* Your assignment: Only the lines from the one containing "red_banemen 464, 208, 578, 289" through the last line below belong in your copy; transcribe them exactly and omit any pictures.

* Source data:
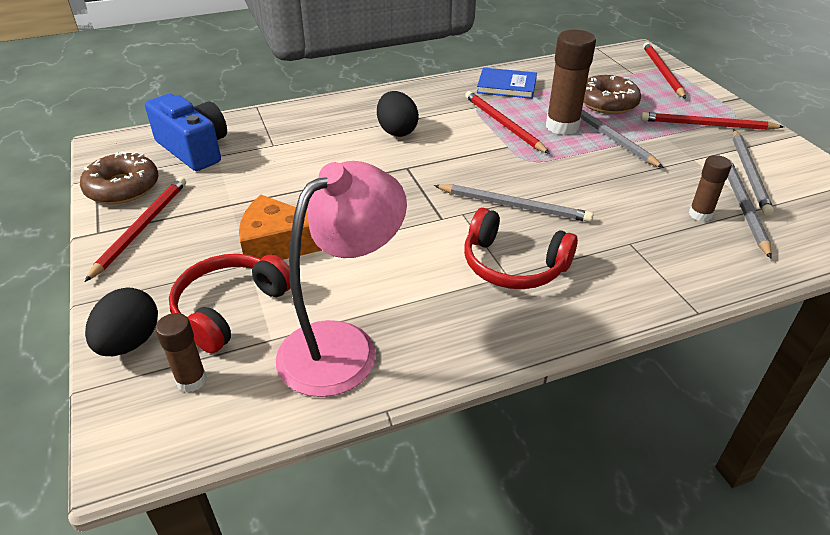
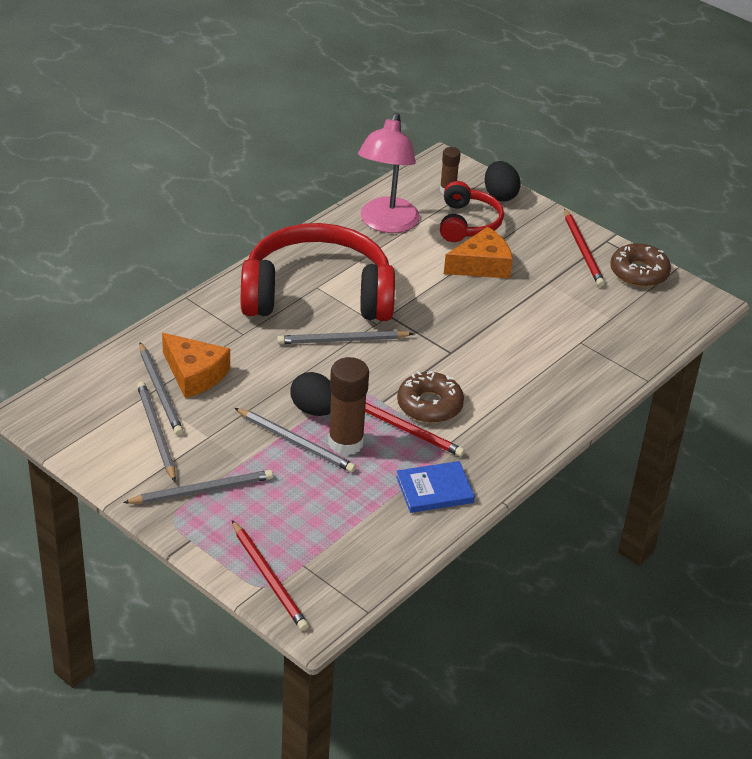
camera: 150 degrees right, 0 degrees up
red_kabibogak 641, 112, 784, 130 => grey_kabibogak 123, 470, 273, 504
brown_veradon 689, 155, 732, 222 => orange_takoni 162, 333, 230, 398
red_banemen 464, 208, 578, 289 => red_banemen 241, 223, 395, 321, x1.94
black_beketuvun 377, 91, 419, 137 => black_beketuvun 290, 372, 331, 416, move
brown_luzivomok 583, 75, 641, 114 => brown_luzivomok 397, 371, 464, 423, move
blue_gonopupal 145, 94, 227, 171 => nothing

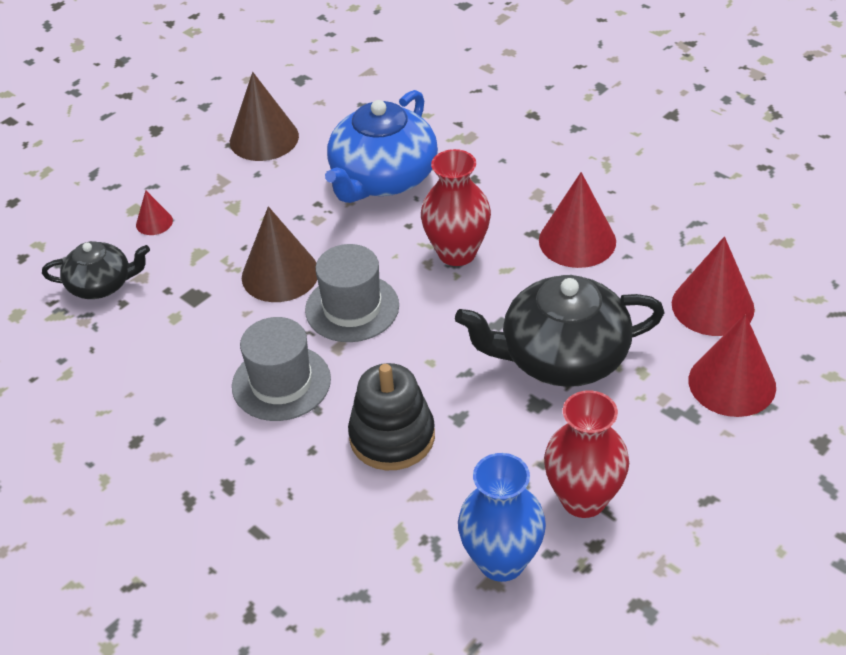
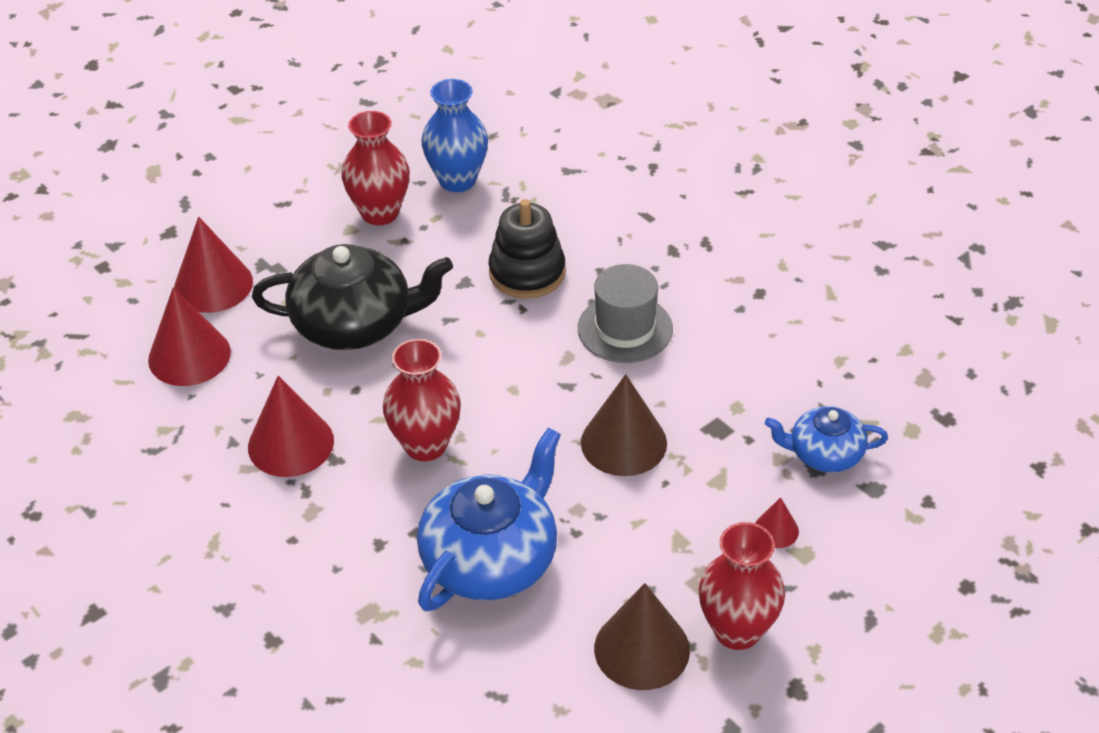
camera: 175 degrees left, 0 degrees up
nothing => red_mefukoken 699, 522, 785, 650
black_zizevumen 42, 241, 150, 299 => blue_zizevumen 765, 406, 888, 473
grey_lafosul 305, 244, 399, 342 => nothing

* Exercise response:
red_banemen 464, 208, 578, 289 => red_banemen 241, 223, 395, 321, x1.94
black_beketuvun 377, 91, 419, 137 => black_beketuvun 290, 372, 331, 416, move
brown_luzivomok 583, 75, 641, 114 => brown_luzivomok 397, 371, 464, 423, move
blue_gonopupal 145, 94, 227, 171 => nothing

camera: 175 degrees left, 0 degrees up
nothing => red_mefukoken 699, 522, 785, 650
black_zizevumen 42, 241, 150, 299 => blue_zizevumen 765, 406, 888, 473
grey_lafosul 305, 244, 399, 342 => nothing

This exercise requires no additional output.